> [YOUR OBJECTIVE]: Below are some records; copy them word for word and drop the pictures.

Before-and-after change data:
_____

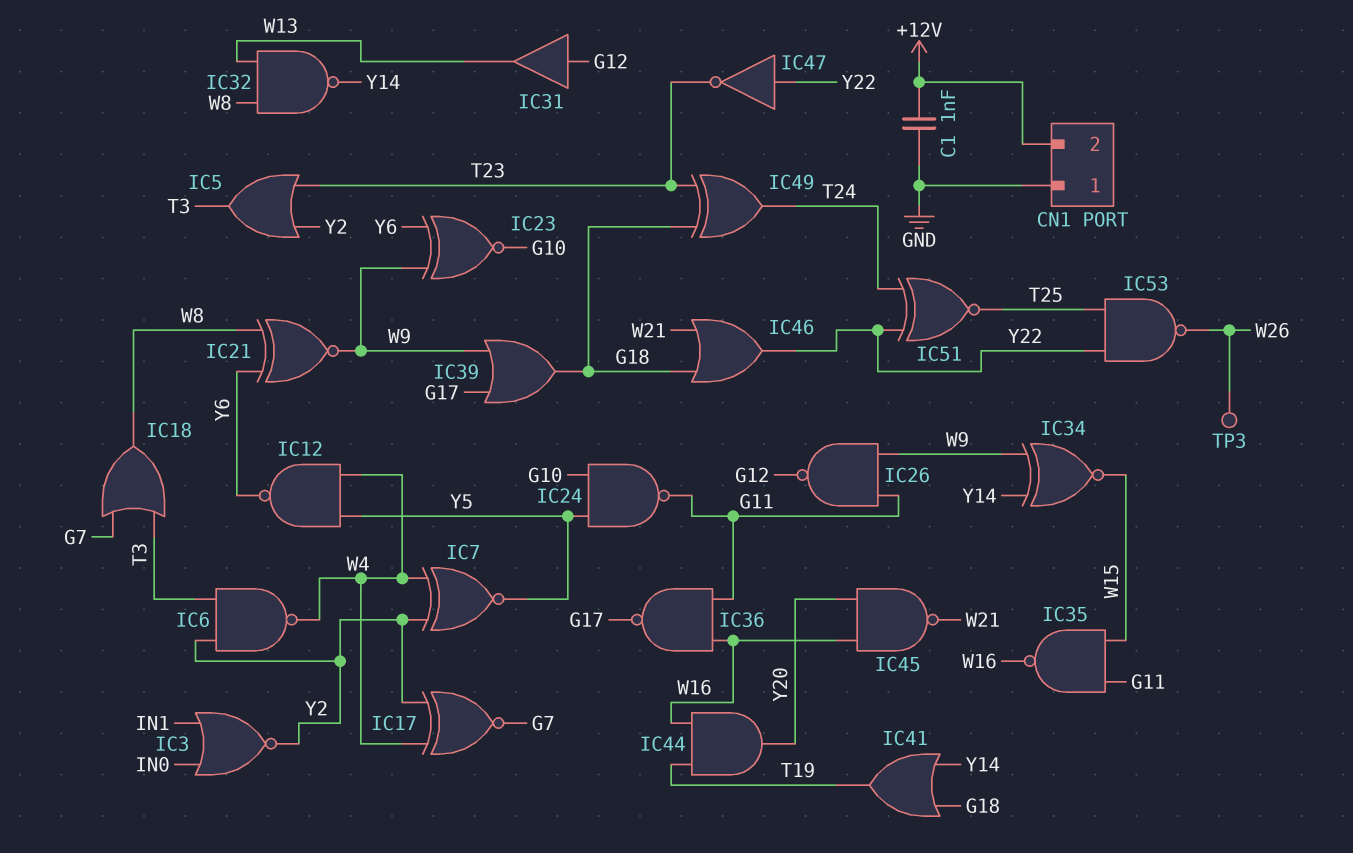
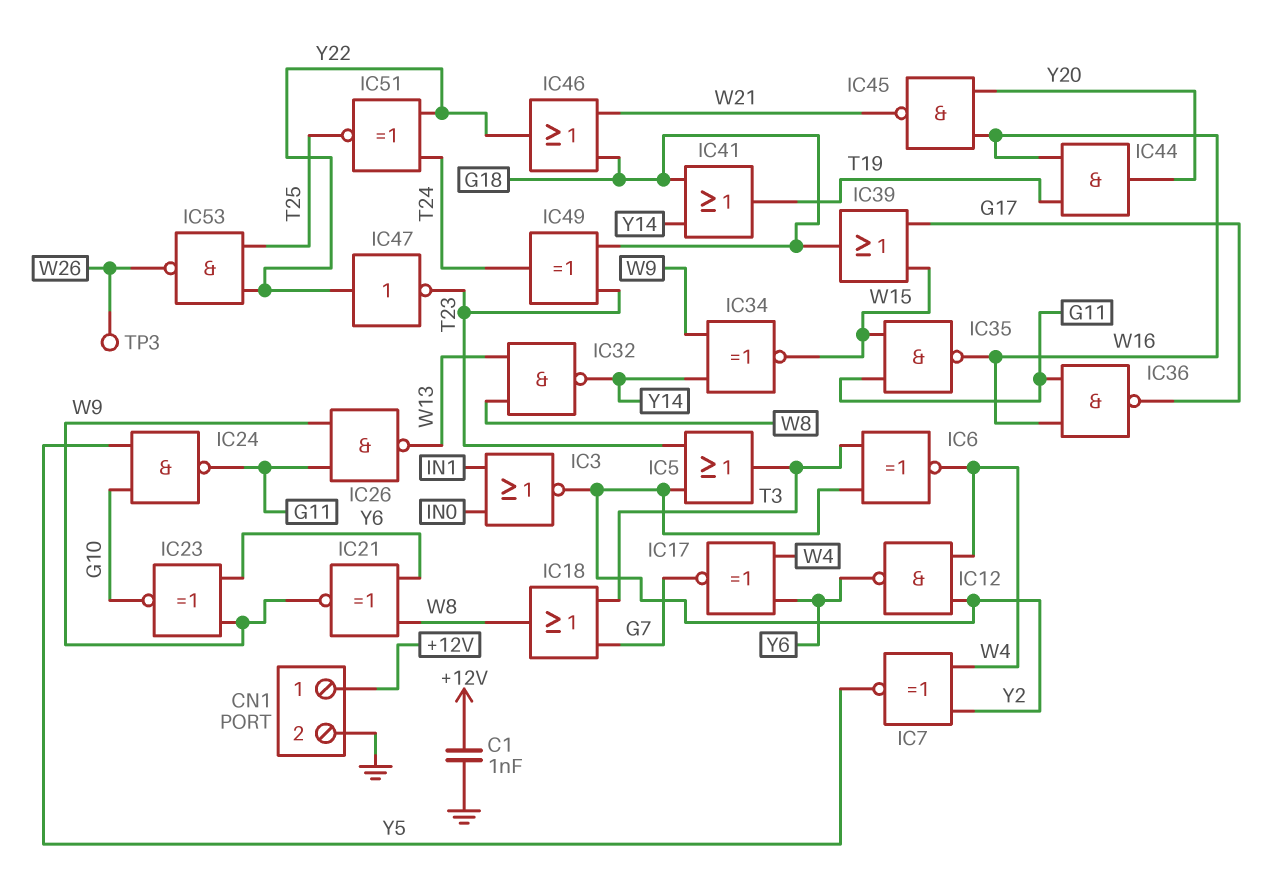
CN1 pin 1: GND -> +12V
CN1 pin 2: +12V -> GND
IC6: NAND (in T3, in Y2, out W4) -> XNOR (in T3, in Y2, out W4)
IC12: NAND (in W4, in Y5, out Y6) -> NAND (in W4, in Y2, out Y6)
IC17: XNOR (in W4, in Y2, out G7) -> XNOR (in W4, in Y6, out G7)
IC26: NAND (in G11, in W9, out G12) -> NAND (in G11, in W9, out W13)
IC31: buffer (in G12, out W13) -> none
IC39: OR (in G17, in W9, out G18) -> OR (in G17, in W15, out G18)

_____

> [RESPONSE]:
CN1 pin 1: GND -> +12V
CN1 pin 2: +12V -> GND
IC6: NAND (in T3, in Y2, out W4) -> XNOR (in T3, in Y2, out W4)
IC12: NAND (in W4, in Y5, out Y6) -> NAND (in W4, in Y2, out Y6)
IC17: XNOR (in W4, in Y2, out G7) -> XNOR (in W4, in Y6, out G7)
IC26: NAND (in G11, in W9, out G12) -> NAND (in G11, in W9, out W13)
IC31: buffer (in G12, out W13) -> none
IC39: OR (in G17, in W9, out G18) -> OR (in G17, in W15, out G18)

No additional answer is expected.